• [What the task asks]: Consider the entries below. Count the lines holding the string "blau" and state the number only.

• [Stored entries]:
----------------

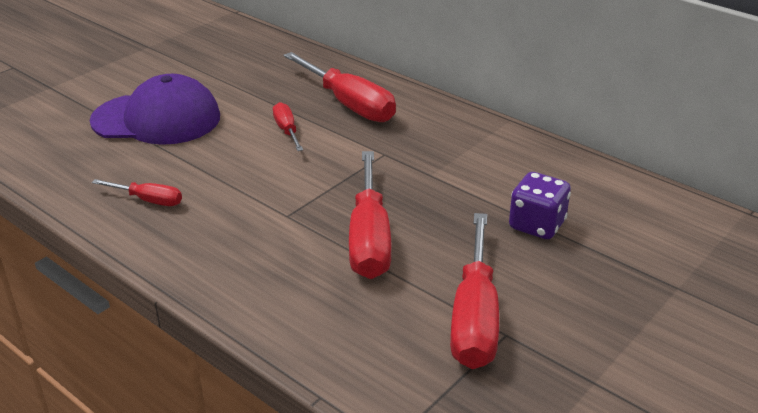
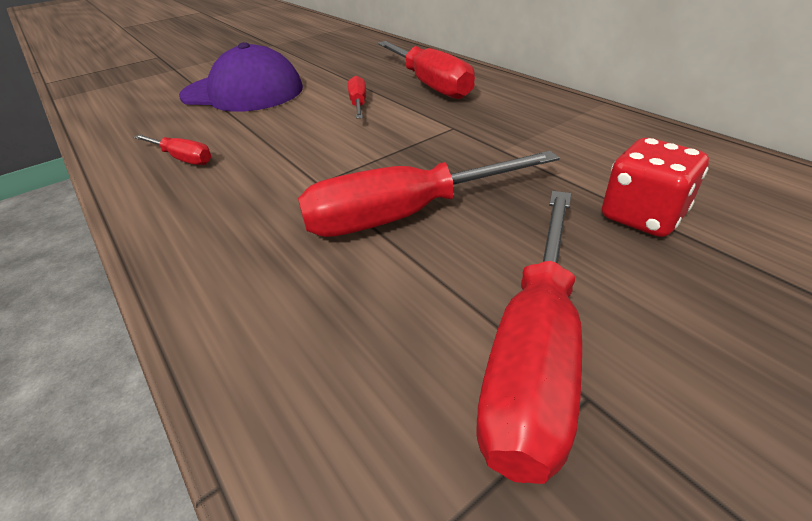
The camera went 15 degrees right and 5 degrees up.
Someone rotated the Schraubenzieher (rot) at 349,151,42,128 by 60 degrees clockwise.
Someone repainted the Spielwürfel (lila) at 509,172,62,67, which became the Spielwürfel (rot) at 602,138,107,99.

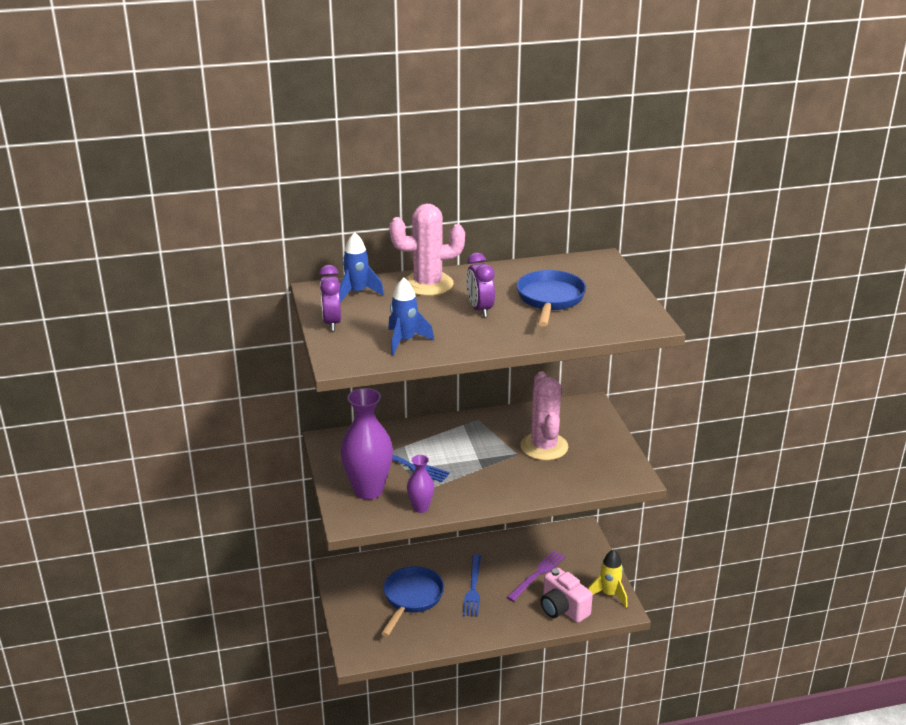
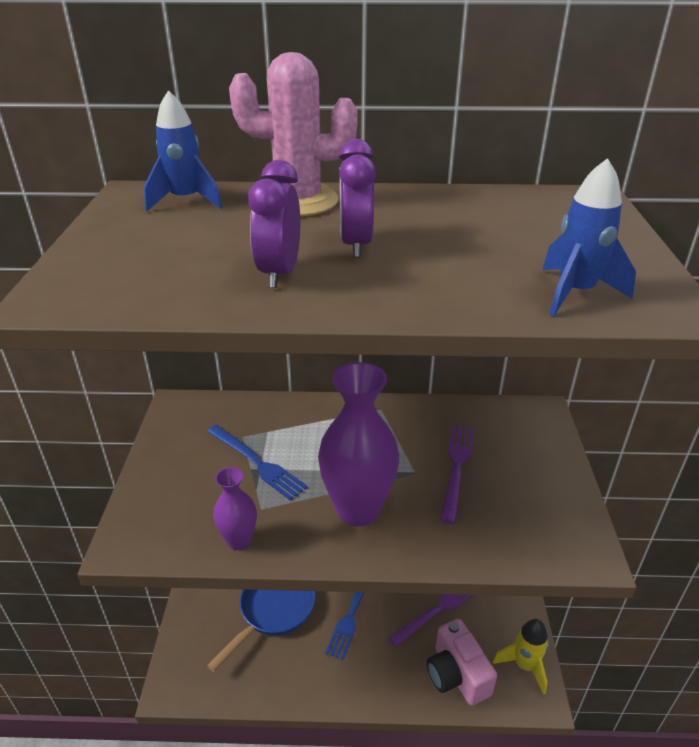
The camera went 15 degrees right and 5 degrees up.
Someone carried the Wecker (lila) from 319,265,22,66 to 248,160,52,128.
Someone carried the Vase (lila) from 340,388,53,112 to 318,362,81,165.
Someone carried the Rakete (blau) from 388,277,46,78 to 542,158,94,158.
Someone took away the Pfanne (blau) at 517,270,69,57.
Someone swapped the Kaktus (rosa) at 520,371,48,89 for the Gabel (lila) at 440,426,35,98.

----------------

• [Written reply]: 2